[Image sets with object changes]
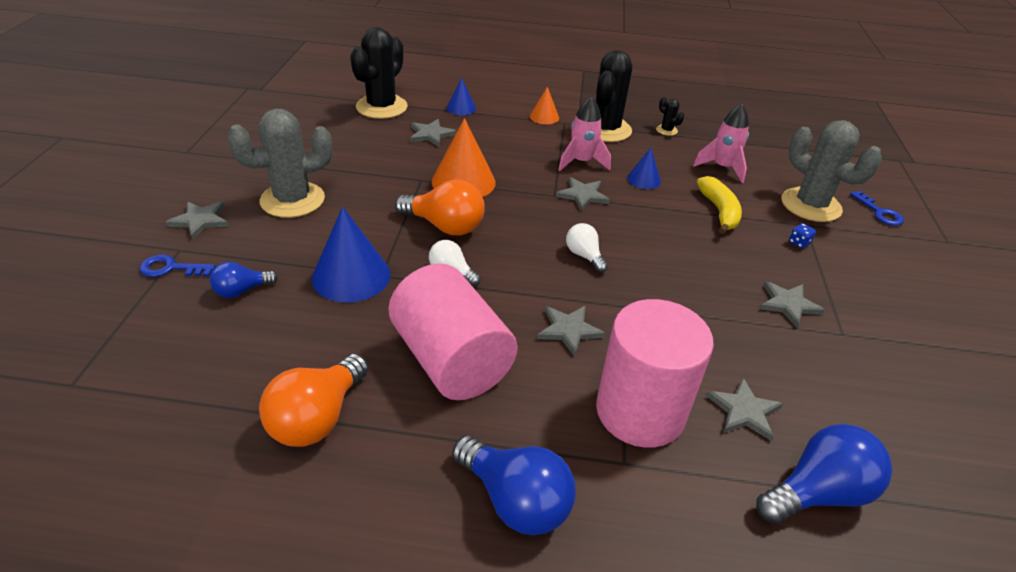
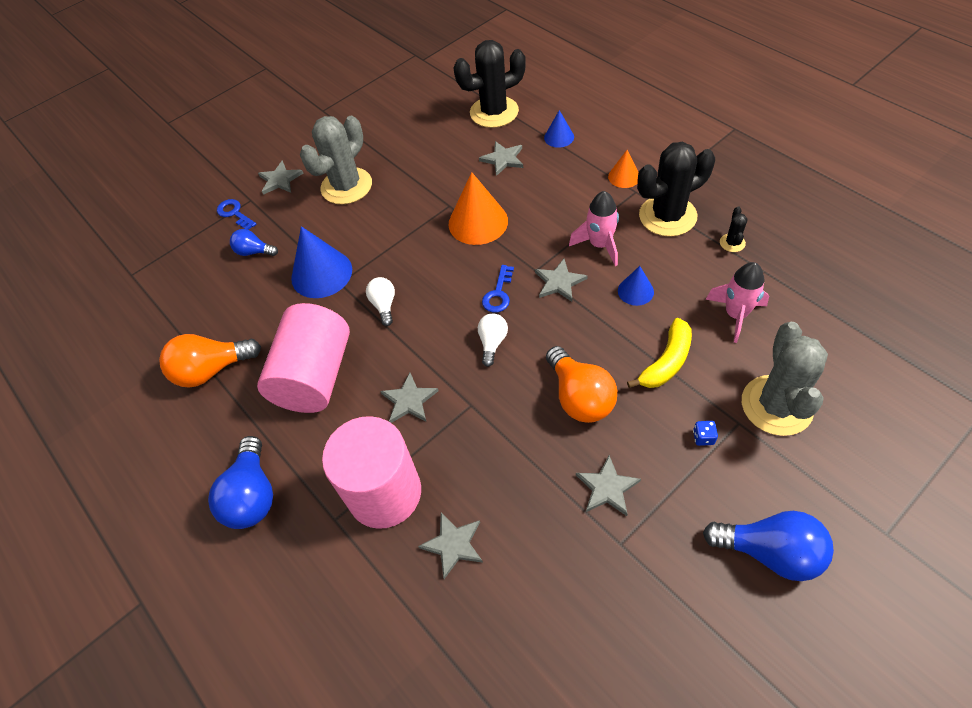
camera: 50 degrees right, 15 degrees up
grey cactus [227,109,333,218] -> grey cactus turned 75 degrees counterclockwise [300,116,372,204]
orange light bulb [395,180,485,235] -> orange light bulb moved to [546,346,617,423]
blue light bulb [756,424,892,524] -> blue light bulb moved to [703,511,834,581]
blue key [850,191,904,226] -> blue key moved to [482,265,514,313]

EXERCISE => Write out an exact transcription of the line with "orange light bulb [395,180,485,235]" and of each line after it; stop at the end of the records.

TASK SOLUTION =>
orange light bulb [395,180,485,235] -> orange light bulb moved to [546,346,617,423]
blue light bulb [756,424,892,524] -> blue light bulb moved to [703,511,834,581]
blue key [850,191,904,226] -> blue key moved to [482,265,514,313]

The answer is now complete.